● PROBLEM STATEMENT:
Only the lines below from the one containing "black hourglass [315,120,365,200]" to the one containing "yellow dice [489,223,537,272]" should be repeated, both included and unchanged.

(ENTRIES SUPPLIED Opens)

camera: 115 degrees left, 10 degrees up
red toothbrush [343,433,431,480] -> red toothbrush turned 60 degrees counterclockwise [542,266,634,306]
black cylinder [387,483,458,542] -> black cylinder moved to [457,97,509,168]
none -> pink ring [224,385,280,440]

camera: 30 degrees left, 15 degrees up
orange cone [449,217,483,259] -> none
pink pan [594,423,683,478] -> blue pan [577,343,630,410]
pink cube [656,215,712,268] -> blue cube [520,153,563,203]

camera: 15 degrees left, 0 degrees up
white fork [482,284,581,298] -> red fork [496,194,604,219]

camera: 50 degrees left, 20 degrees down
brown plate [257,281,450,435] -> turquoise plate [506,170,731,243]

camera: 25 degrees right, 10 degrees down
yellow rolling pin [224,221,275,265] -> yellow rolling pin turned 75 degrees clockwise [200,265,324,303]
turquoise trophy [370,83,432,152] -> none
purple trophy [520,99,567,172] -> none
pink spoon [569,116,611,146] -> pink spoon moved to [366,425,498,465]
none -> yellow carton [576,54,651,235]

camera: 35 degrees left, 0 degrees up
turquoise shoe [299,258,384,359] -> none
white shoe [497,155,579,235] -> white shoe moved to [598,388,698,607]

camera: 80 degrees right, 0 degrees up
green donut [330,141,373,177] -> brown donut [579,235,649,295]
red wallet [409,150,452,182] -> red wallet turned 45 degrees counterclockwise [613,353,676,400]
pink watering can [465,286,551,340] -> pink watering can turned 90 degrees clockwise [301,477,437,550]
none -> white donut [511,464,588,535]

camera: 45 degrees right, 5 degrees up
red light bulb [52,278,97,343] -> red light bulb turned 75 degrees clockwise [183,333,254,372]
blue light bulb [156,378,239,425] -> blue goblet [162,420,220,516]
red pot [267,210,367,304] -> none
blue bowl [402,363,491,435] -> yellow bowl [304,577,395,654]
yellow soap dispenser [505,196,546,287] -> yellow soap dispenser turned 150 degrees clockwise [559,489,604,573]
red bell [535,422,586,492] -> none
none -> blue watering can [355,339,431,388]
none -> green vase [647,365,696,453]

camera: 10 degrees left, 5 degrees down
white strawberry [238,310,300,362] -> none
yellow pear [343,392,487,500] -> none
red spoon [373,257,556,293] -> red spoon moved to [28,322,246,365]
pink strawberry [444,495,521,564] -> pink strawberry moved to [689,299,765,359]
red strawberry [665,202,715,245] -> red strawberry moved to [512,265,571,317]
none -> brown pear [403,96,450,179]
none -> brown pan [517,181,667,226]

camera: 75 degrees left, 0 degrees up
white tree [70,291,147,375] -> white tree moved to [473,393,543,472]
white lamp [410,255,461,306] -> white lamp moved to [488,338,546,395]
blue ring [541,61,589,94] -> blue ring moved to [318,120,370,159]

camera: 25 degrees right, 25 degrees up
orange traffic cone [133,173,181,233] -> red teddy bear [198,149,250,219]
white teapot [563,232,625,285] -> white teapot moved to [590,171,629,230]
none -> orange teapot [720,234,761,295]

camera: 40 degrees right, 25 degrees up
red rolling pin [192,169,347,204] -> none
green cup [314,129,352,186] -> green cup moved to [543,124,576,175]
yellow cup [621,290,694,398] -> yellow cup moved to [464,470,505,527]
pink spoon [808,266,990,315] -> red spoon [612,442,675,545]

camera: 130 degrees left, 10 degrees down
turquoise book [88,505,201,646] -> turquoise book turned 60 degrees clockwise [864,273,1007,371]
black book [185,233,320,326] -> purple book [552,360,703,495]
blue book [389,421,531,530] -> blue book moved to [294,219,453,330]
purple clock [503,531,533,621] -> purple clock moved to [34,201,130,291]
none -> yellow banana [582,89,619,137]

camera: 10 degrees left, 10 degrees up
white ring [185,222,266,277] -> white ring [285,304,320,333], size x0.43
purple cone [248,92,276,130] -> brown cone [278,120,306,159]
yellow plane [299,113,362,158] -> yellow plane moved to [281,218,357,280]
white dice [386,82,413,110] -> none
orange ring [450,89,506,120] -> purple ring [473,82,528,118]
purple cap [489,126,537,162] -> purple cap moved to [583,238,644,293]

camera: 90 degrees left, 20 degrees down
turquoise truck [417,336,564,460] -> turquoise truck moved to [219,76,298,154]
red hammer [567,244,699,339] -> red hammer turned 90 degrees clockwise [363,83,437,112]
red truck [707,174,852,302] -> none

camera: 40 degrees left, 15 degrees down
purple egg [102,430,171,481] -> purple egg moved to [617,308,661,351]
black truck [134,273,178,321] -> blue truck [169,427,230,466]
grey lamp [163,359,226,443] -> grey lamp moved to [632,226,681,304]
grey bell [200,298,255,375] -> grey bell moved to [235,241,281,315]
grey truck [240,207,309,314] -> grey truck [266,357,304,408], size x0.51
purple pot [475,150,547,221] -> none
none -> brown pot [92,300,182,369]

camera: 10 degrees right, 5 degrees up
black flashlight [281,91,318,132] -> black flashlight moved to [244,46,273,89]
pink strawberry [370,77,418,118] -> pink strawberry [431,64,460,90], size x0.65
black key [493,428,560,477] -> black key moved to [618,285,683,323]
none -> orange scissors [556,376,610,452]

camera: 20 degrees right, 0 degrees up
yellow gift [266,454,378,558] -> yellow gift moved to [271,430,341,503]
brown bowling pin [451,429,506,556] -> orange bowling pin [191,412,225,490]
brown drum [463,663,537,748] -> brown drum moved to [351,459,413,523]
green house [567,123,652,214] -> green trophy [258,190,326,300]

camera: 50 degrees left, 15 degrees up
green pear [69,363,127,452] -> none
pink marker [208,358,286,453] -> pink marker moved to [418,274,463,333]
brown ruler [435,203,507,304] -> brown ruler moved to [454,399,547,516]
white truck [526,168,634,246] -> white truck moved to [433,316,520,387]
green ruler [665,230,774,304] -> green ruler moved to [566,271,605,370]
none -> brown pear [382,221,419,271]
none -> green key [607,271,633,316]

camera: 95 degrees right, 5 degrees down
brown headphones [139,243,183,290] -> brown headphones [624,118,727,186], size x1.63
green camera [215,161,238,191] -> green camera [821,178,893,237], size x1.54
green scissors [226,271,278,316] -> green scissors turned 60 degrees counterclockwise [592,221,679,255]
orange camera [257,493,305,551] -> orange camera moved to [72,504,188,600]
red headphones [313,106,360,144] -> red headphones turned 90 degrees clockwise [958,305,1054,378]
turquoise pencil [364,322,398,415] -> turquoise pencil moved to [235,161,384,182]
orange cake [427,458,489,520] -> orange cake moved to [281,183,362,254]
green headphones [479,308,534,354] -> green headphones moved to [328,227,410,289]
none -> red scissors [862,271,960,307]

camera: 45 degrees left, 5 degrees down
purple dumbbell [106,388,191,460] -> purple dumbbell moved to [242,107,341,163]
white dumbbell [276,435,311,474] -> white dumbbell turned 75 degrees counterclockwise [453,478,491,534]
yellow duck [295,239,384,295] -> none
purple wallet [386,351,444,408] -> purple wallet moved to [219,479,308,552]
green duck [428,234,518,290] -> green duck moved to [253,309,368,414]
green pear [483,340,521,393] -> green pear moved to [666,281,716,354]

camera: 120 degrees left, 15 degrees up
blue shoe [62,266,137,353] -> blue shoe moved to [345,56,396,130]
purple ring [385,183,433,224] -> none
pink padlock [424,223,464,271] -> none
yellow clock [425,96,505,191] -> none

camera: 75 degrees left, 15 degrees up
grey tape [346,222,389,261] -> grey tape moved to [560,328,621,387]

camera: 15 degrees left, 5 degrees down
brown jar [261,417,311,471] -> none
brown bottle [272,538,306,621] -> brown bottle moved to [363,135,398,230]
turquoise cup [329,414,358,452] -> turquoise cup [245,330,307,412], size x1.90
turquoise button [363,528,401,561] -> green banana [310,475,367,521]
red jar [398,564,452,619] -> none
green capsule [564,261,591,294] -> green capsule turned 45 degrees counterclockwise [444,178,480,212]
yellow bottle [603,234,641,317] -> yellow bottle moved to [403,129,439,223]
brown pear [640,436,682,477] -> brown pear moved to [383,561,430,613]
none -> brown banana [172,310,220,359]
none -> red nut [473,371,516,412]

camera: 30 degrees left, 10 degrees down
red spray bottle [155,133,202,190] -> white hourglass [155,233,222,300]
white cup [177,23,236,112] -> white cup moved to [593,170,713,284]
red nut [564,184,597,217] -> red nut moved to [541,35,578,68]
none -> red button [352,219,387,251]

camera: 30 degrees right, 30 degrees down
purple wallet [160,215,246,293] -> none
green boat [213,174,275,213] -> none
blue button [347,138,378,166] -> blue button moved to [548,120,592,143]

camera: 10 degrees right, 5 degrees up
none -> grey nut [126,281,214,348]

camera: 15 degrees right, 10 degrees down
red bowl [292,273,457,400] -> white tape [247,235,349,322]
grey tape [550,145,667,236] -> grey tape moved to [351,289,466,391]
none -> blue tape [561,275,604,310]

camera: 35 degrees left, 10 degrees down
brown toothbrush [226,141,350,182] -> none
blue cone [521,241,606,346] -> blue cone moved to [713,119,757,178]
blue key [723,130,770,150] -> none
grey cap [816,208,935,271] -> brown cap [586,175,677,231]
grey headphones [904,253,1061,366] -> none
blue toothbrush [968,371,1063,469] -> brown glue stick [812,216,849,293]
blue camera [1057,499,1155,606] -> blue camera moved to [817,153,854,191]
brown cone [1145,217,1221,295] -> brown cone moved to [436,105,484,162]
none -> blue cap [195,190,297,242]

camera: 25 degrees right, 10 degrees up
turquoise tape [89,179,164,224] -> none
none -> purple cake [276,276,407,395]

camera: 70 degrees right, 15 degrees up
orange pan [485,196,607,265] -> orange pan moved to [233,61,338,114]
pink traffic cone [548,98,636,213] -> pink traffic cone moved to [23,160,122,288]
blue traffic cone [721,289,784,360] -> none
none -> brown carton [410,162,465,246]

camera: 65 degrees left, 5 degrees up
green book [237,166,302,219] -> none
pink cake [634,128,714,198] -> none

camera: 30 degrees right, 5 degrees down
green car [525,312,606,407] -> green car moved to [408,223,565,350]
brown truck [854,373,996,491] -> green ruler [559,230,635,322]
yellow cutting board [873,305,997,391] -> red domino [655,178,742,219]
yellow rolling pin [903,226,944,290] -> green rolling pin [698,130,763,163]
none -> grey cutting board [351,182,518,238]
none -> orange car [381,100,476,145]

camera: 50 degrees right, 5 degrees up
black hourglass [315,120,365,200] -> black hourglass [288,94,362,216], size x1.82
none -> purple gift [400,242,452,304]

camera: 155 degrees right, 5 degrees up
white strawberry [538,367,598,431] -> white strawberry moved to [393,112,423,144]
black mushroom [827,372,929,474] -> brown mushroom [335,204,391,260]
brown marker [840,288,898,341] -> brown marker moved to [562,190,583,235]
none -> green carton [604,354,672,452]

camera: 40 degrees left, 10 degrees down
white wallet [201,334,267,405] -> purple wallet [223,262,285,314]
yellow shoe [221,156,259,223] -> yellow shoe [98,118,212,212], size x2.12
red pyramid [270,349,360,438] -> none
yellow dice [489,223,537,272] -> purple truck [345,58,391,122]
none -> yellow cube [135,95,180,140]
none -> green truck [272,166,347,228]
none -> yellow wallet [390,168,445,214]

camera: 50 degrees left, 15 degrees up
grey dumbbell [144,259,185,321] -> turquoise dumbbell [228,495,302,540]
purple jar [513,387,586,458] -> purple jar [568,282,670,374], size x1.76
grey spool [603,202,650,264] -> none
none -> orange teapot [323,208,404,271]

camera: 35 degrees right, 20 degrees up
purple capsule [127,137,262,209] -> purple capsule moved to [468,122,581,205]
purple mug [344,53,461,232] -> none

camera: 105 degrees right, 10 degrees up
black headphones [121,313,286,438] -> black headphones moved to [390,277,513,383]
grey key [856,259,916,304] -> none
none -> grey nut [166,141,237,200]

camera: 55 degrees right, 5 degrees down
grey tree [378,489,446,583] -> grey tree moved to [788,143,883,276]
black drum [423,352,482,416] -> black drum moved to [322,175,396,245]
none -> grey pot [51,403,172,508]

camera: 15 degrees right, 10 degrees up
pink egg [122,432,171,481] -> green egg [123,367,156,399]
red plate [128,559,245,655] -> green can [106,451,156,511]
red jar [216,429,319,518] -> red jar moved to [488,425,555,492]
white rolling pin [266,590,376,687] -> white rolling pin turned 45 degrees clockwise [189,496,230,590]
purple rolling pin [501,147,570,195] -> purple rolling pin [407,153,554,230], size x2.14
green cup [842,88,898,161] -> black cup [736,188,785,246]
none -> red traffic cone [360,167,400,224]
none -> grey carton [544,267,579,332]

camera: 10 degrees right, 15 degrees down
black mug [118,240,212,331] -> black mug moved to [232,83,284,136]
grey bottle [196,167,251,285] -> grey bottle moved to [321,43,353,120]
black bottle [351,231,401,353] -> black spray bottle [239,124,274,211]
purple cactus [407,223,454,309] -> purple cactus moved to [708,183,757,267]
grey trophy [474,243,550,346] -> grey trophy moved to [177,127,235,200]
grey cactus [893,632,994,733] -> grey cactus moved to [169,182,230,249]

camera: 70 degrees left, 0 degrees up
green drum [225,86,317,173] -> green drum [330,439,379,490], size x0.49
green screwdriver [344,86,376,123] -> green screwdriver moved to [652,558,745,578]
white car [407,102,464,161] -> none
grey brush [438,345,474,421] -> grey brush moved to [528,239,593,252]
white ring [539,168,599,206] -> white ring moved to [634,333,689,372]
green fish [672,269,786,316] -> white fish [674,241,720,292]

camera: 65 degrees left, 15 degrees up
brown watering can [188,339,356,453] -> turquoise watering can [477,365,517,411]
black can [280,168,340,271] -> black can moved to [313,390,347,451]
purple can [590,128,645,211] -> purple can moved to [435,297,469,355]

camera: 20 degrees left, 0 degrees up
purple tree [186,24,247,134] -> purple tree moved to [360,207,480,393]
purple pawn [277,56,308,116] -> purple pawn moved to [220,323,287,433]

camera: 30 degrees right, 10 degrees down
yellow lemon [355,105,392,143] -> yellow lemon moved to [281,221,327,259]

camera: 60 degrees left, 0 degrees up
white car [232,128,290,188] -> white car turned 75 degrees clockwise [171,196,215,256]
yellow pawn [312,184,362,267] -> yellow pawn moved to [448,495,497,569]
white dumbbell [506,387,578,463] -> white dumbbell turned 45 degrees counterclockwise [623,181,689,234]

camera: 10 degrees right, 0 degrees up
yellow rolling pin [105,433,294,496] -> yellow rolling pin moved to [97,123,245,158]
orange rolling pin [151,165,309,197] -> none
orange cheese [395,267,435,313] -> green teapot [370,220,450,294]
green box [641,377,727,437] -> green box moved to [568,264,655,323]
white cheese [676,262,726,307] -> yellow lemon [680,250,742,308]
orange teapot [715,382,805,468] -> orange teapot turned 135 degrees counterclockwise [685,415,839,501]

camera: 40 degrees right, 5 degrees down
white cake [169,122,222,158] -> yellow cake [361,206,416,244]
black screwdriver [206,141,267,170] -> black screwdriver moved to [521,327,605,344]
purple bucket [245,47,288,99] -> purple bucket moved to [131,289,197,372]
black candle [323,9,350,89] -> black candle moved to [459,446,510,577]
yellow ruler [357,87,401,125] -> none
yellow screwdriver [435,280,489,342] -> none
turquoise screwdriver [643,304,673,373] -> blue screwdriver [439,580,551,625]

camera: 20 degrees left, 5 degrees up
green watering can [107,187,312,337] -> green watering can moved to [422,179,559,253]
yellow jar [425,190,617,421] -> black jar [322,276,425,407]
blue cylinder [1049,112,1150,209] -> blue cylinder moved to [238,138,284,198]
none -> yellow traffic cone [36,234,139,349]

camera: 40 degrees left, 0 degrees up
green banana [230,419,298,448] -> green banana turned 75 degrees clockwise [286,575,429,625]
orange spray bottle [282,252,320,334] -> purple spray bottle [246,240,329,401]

(ENTRIES SUPPLIED Closes)

● ANSWER SECTION:
black hourglass [315,120,365,200] -> black hourglass [288,94,362,216], size x1.82
none -> purple gift [400,242,452,304]

camera: 155 degrees right, 5 degrees up
white strawberry [538,367,598,431] -> white strawberry moved to [393,112,423,144]
black mushroom [827,372,929,474] -> brown mushroom [335,204,391,260]
brown marker [840,288,898,341] -> brown marker moved to [562,190,583,235]
none -> green carton [604,354,672,452]

camera: 40 degrees left, 10 degrees down
white wallet [201,334,267,405] -> purple wallet [223,262,285,314]
yellow shoe [221,156,259,223] -> yellow shoe [98,118,212,212], size x2.12
red pyramid [270,349,360,438] -> none
yellow dice [489,223,537,272] -> purple truck [345,58,391,122]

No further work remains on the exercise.